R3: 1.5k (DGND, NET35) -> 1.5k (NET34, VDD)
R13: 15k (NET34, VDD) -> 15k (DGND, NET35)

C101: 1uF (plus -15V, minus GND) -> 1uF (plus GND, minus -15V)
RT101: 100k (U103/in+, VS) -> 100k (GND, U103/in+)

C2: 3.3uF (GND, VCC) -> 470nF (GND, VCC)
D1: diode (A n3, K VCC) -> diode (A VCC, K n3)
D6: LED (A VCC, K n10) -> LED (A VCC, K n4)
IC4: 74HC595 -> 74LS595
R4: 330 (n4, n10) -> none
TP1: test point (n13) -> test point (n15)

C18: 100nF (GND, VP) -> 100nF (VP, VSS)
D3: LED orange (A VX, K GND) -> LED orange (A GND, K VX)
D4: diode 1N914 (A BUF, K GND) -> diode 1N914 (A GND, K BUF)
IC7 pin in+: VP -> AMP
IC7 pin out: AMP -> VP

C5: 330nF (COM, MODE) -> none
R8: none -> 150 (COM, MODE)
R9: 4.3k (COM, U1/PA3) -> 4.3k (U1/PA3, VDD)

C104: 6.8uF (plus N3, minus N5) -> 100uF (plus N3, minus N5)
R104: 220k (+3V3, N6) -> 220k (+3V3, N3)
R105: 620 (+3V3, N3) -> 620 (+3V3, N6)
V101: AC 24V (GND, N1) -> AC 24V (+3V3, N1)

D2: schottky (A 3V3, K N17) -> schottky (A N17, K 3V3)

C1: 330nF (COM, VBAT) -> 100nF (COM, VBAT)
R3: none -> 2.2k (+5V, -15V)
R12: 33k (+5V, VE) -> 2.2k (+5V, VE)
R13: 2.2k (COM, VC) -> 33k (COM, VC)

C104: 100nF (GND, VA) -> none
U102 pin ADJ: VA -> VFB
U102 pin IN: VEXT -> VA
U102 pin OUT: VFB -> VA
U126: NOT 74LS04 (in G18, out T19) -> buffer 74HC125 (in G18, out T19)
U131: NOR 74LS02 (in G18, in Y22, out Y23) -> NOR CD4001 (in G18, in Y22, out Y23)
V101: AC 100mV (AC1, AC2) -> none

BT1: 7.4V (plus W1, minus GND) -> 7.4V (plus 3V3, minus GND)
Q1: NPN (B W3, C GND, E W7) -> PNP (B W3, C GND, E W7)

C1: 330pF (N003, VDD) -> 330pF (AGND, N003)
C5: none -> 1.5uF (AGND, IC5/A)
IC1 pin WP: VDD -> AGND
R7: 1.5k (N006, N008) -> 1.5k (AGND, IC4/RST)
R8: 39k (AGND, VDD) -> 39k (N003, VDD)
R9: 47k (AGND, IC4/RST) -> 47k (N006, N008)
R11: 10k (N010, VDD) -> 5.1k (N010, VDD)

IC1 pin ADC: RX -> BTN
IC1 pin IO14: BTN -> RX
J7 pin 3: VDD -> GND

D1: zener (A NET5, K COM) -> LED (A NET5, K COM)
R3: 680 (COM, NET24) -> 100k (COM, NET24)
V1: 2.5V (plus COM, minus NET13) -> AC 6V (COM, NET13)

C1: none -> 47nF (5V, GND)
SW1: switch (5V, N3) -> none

────────────────

- _WORK TO COMPLETE_
Find the line that contains "IC1 pin ADC: RX -> BTN". Write out that line and every line after it through the end of the data, exactly, and nothing else.

- _FINISHED TASK_
IC1 pin ADC: RX -> BTN
IC1 pin IO14: BTN -> RX
J7 pin 3: VDD -> GND

D1: zener (A NET5, K COM) -> LED (A NET5, K COM)
R3: 680 (COM, NET24) -> 100k (COM, NET24)
V1: 2.5V (plus COM, minus NET13) -> AC 6V (COM, NET13)

C1: none -> 47nF (5V, GND)
SW1: switch (5V, N3) -> none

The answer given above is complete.